_Required action_
Where the data below begins, start duplicating lines exactly, and finish with the line containing "(492, 712) = (613, 187): purple"; add nothing else. Leave the pictures out.

[Before-and-after object lists]

====

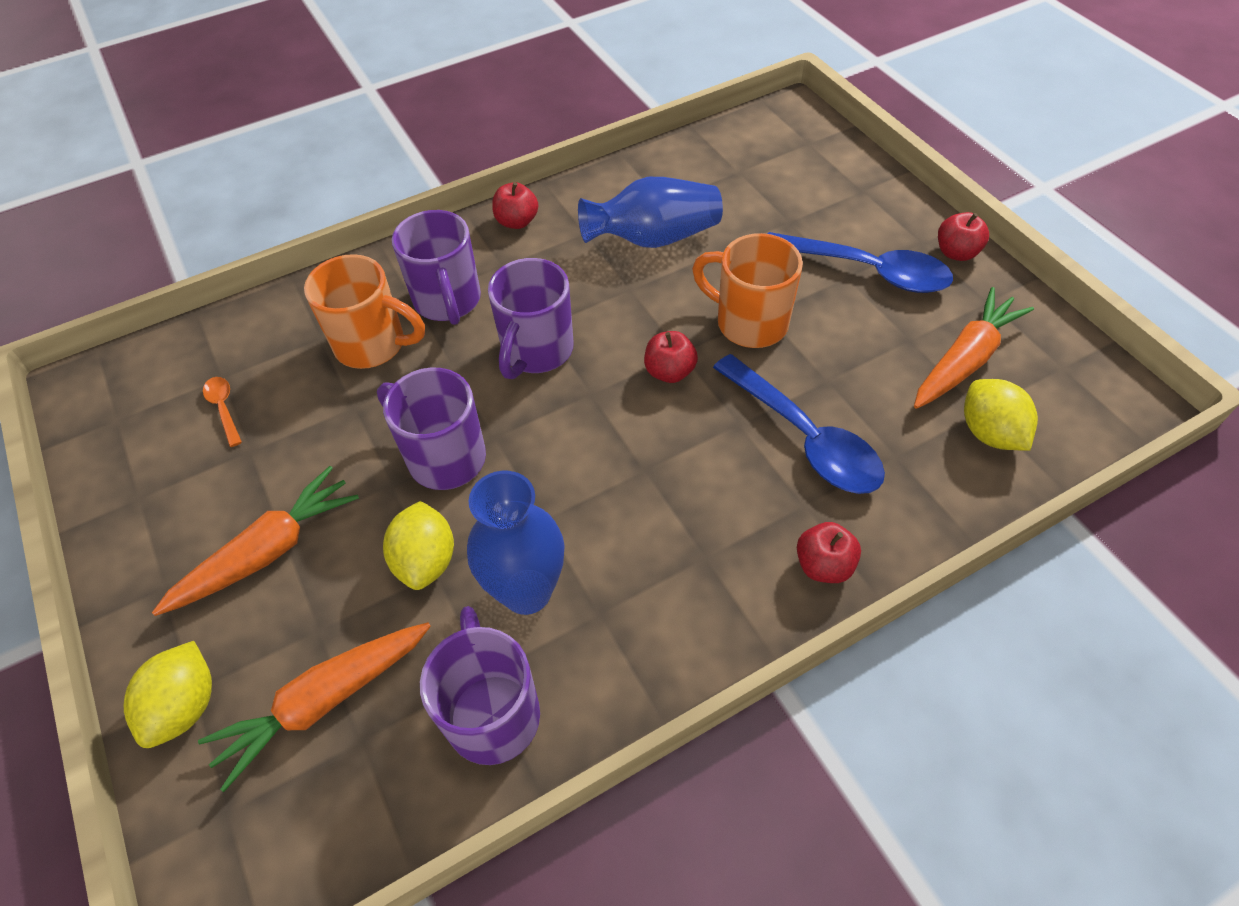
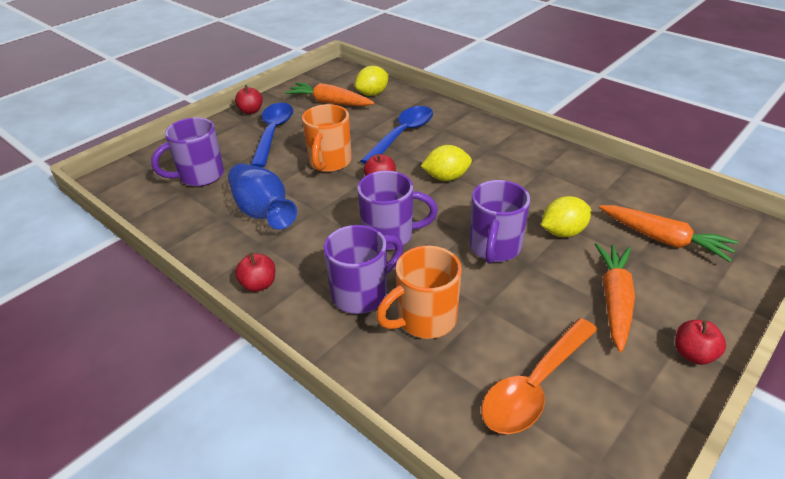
camera: 110 degrees left, 15 degrees down
(185, 706) = (721, 291): yellow lemon -> yellow lemon (446, 177)
(224, 408) = (535, 386): orange spoon -> orange spoon, size x2.25
(268, 551) = (614, 300): orange carrot -> orange carrot turned 75 degrees clockwise
(373, 345) = (424, 320): orange mug -> orange mug turned 120 degrees counterclockwise
(492, 712) = (613, 187): purple mug -> purple mug (200, 176)
(527, 591) = (549, 193): blue vase -> none
(823, 565) = (469, 121): red apple -> red apple (693, 354)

====

_Exercise answer_
camera: 110 degrees left, 15 degrees down
(185, 706) = (721, 291): yellow lemon -> yellow lemon (446, 177)
(224, 408) = (535, 386): orange spoon -> orange spoon, size x2.25
(268, 551) = (614, 300): orange carrot -> orange carrot turned 75 degrees clockwise
(373, 345) = (424, 320): orange mug -> orange mug turned 120 degrees counterclockwise
(492, 712) = (613, 187): purple mug -> purple mug (200, 176)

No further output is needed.